--- Data shown Enclosed Below ---
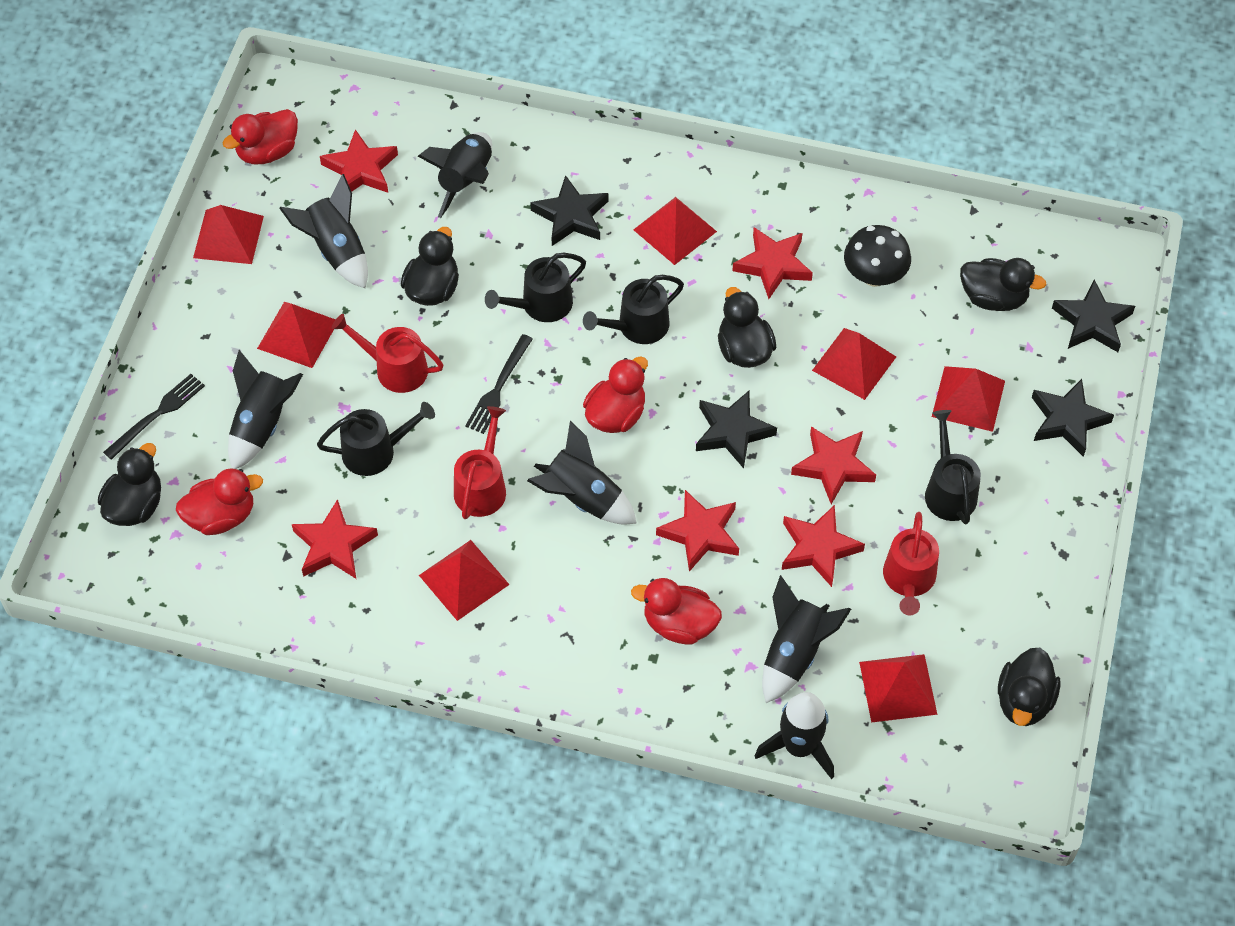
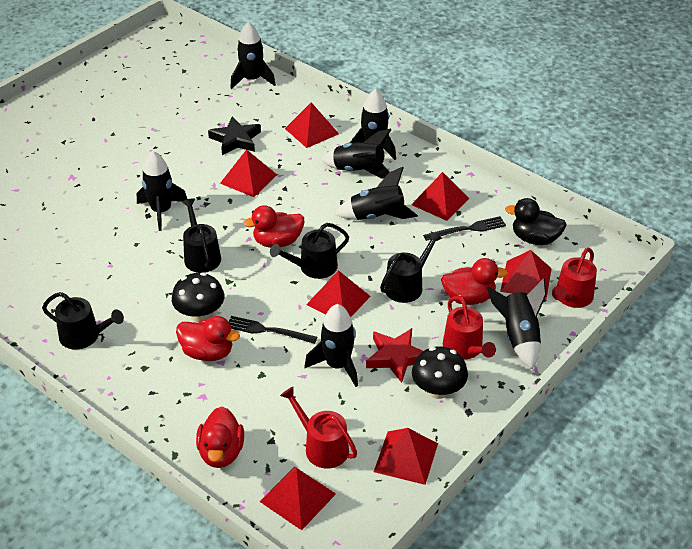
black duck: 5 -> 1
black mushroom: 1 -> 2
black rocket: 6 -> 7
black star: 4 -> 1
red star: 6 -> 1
--- End of Enclosed Data shown ---
--- Data shown Enclosed Below ---
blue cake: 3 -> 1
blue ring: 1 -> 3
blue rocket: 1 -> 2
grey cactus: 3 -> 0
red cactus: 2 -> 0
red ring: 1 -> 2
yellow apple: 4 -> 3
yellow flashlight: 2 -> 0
--- End of Enclosed Data shown ---
> Exercise:
Of all the entries above, repeat only the lines from the line that has "blue rocket: 1 -> 2" to the line that has "yellow flashlight: 2 -> 0", both lines included, exactly.

> Task response:
blue rocket: 1 -> 2
grey cactus: 3 -> 0
red cactus: 2 -> 0
red ring: 1 -> 2
yellow apple: 4 -> 3
yellow flashlight: 2 -> 0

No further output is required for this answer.